▶ **Task prompt**
Copy every line of the rows below without changing a word.

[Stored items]
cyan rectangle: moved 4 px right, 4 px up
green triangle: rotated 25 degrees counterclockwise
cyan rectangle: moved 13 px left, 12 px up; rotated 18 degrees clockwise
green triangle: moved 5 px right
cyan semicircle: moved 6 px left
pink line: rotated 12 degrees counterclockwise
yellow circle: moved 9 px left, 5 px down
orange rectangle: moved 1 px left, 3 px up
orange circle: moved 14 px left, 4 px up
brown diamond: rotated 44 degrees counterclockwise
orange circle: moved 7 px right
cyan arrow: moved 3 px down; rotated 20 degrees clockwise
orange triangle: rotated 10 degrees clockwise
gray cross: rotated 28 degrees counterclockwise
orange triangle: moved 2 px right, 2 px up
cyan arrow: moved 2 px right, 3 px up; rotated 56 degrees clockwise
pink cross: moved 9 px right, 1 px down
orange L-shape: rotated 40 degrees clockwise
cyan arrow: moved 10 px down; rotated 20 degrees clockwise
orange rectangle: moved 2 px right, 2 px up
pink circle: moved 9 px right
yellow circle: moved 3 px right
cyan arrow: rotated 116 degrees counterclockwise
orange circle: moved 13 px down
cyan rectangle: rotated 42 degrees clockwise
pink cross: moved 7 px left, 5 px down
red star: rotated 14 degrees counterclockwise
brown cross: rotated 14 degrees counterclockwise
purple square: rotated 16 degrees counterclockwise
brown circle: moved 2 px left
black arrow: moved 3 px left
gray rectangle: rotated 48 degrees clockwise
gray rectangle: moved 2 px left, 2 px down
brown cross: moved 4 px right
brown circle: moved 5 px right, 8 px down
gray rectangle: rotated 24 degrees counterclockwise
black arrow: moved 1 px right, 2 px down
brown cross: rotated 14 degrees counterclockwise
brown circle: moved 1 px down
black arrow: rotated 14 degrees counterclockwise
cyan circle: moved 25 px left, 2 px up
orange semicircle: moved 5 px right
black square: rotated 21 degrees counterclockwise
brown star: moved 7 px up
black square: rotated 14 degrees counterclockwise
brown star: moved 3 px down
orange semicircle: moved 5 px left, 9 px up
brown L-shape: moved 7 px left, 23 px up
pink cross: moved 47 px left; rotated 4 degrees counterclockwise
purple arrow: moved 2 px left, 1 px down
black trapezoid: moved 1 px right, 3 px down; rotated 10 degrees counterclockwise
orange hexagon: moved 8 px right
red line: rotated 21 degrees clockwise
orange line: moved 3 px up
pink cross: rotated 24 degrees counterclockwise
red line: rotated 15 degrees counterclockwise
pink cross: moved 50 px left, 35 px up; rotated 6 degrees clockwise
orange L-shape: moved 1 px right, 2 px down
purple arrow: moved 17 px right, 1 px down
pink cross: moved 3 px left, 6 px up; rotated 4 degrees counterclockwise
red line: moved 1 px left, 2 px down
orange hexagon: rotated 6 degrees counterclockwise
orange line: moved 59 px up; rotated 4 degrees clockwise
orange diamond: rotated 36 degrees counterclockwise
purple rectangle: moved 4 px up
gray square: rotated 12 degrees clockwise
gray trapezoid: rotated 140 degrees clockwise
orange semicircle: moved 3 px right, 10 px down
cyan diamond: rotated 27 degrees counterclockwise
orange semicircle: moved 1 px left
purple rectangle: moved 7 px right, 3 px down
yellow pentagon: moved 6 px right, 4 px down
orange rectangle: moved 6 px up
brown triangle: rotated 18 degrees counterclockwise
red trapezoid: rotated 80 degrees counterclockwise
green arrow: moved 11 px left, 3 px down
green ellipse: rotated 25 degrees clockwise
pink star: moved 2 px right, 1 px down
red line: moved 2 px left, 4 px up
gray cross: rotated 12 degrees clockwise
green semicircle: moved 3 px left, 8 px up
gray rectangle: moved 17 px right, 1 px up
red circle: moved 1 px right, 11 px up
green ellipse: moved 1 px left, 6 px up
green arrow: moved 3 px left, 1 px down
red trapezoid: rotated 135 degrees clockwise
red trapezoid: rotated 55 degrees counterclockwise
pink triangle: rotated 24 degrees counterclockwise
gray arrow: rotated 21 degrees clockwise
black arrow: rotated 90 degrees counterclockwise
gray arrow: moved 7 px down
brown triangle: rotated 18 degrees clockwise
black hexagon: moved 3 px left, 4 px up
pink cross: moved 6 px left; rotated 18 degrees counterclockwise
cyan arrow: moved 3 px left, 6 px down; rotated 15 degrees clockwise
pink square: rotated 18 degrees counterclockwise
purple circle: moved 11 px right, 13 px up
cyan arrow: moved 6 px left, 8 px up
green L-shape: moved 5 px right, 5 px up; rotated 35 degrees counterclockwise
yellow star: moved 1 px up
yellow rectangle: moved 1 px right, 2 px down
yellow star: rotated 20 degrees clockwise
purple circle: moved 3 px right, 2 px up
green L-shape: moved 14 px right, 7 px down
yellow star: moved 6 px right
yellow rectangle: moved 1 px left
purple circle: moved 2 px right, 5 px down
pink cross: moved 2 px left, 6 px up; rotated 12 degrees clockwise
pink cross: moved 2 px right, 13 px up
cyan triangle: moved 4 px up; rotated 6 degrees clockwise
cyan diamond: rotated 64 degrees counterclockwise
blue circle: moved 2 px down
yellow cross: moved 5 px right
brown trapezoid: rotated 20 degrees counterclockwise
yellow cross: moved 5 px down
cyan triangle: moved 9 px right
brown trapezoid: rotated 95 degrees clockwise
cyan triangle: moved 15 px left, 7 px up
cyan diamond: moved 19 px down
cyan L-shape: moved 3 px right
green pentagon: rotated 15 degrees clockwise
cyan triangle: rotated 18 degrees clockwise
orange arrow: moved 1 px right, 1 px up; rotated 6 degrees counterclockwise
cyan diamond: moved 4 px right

▶ **Answer to the exercise**
cyan rectangle: moved 4 px right, 4 px up
green triangle: rotated 25 degrees counterclockwise
cyan rectangle: moved 13 px left, 12 px up; rotated 18 degrees clockwise
green triangle: moved 5 px right
cyan semicircle: moved 6 px left
pink line: rotated 12 degrees counterclockwise
yellow circle: moved 9 px left, 5 px down
orange rectangle: moved 1 px left, 3 px up
orange circle: moved 14 px left, 4 px up
brown diamond: rotated 44 degrees counterclockwise
orange circle: moved 7 px right
cyan arrow: moved 3 px down; rotated 20 degrees clockwise
orange triangle: rotated 10 degrees clockwise
gray cross: rotated 28 degrees counterclockwise
orange triangle: moved 2 px right, 2 px up
cyan arrow: moved 2 px right, 3 px up; rotated 56 degrees clockwise
pink cross: moved 9 px right, 1 px down
orange L-shape: rotated 40 degrees clockwise
cyan arrow: moved 10 px down; rotated 20 degrees clockwise
orange rectangle: moved 2 px right, 2 px up
pink circle: moved 9 px right
yellow circle: moved 3 px right
cyan arrow: rotated 116 degrees counterclockwise
orange circle: moved 13 px down
cyan rectangle: rotated 42 degrees clockwise
pink cross: moved 7 px left, 5 px down
red star: rotated 14 degrees counterclockwise
brown cross: rotated 14 degrees counterclockwise
purple square: rotated 16 degrees counterclockwise
brown circle: moved 2 px left
black arrow: moved 3 px left
gray rectangle: rotated 48 degrees clockwise
gray rectangle: moved 2 px left, 2 px down
brown cross: moved 4 px right
brown circle: moved 5 px right, 8 px down
gray rectangle: rotated 24 degrees counterclockwise
black arrow: moved 1 px right, 2 px down
brown cross: rotated 14 degrees counterclockwise
brown circle: moved 1 px down
black arrow: rotated 14 degrees counterclockwise
cyan circle: moved 25 px left, 2 px up
orange semicircle: moved 5 px right
black square: rotated 21 degrees counterclockwise
brown star: moved 7 px up
black square: rotated 14 degrees counterclockwise
brown star: moved 3 px down
orange semicircle: moved 5 px left, 9 px up
brown L-shape: moved 7 px left, 23 px up
pink cross: moved 47 px left; rotated 4 degrees counterclockwise
purple arrow: moved 2 px left, 1 px down
black trapezoid: moved 1 px right, 3 px down; rotated 10 degrees counterclockwise
orange hexagon: moved 8 px right
red line: rotated 21 degrees clockwise
orange line: moved 3 px up
pink cross: rotated 24 degrees counterclockwise
red line: rotated 15 degrees counterclockwise
pink cross: moved 50 px left, 35 px up; rotated 6 degrees clockwise
orange L-shape: moved 1 px right, 2 px down
purple arrow: moved 17 px right, 1 px down
pink cross: moved 3 px left, 6 px up; rotated 4 degrees counterclockwise
red line: moved 1 px left, 2 px down
orange hexagon: rotated 6 degrees counterclockwise
orange line: moved 59 px up; rotated 4 degrees clockwise
orange diamond: rotated 36 degrees counterclockwise
purple rectangle: moved 4 px up
gray square: rotated 12 degrees clockwise
gray trapezoid: rotated 140 degrees clockwise
orange semicircle: moved 3 px right, 10 px down
cyan diamond: rotated 27 degrees counterclockwise
orange semicircle: moved 1 px left
purple rectangle: moved 7 px right, 3 px down
yellow pentagon: moved 6 px right, 4 px down
orange rectangle: moved 6 px up
brown triangle: rotated 18 degrees counterclockwise
red trapezoid: rotated 80 degrees counterclockwise
green arrow: moved 11 px left, 3 px down
green ellipse: rotated 25 degrees clockwise
pink star: moved 2 px right, 1 px down
red line: moved 2 px left, 4 px up
gray cross: rotated 12 degrees clockwise
green semicircle: moved 3 px left, 8 px up
gray rectangle: moved 17 px right, 1 px up
red circle: moved 1 px right, 11 px up
green ellipse: moved 1 px left, 6 px up
green arrow: moved 3 px left, 1 px down
red trapezoid: rotated 135 degrees clockwise
red trapezoid: rotated 55 degrees counterclockwise
pink triangle: rotated 24 degrees counterclockwise
gray arrow: rotated 21 degrees clockwise
black arrow: rotated 90 degrees counterclockwise
gray arrow: moved 7 px down
brown triangle: rotated 18 degrees clockwise
black hexagon: moved 3 px left, 4 px up
pink cross: moved 6 px left; rotated 18 degrees counterclockwise
cyan arrow: moved 3 px left, 6 px down; rotated 15 degrees clockwise
pink square: rotated 18 degrees counterclockwise
purple circle: moved 11 px right, 13 px up
cyan arrow: moved 6 px left, 8 px up
green L-shape: moved 5 px right, 5 px up; rotated 35 degrees counterclockwise
yellow star: moved 1 px up
yellow rectangle: moved 1 px right, 2 px down
yellow star: rotated 20 degrees clockwise
purple circle: moved 3 px right, 2 px up
green L-shape: moved 14 px right, 7 px down
yellow star: moved 6 px right
yellow rectangle: moved 1 px left
purple circle: moved 2 px right, 5 px down
pink cross: moved 2 px left, 6 px up; rotated 12 degrees clockwise
pink cross: moved 2 px right, 13 px up
cyan triangle: moved 4 px up; rotated 6 degrees clockwise
cyan diamond: rotated 64 degrees counterclockwise
blue circle: moved 2 px down
yellow cross: moved 5 px right
brown trapezoid: rotated 20 degrees counterclockwise
yellow cross: moved 5 px down
cyan triangle: moved 9 px right
brown trapezoid: rotated 95 degrees clockwise
cyan triangle: moved 15 px left, 7 px up
cyan diamond: moved 19 px down
cyan L-shape: moved 3 px right
green pentagon: rotated 15 degrees clockwise
cyan triangle: rotated 18 degrees clockwise
orange arrow: moved 1 px right, 1 px up; rotated 6 degrees counterclockwise
cyan diamond: moved 4 px right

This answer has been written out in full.